(What is required) Count the lines below that include the word "degrees", then give that number and no other words.

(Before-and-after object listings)
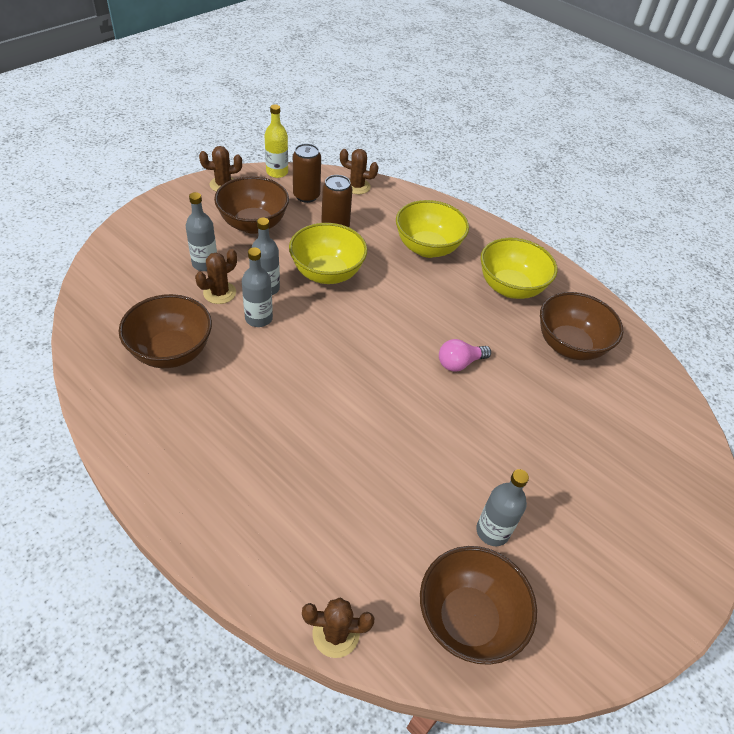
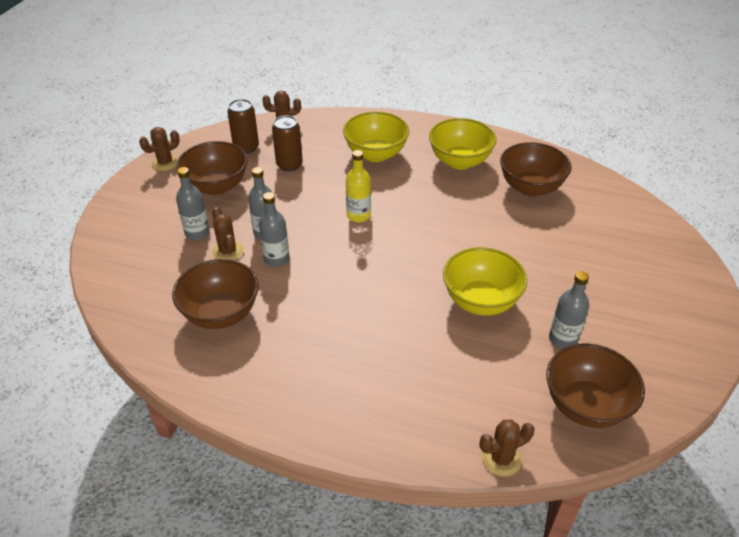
camera: 20 degrees left, 5 degrees down
(219, 293) = (228, 251): brown cactus -> brown cactus turned 45 degrees counterclockwise
(277, 172) = (206, 137): yellow bottle -> yellow bottle (358, 215)
(327, 273) = (308, 203): yellow bowl -> yellow bowl (480, 301)
(459, 363) = (459, 231): pink light bulb -> none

(Result below) 2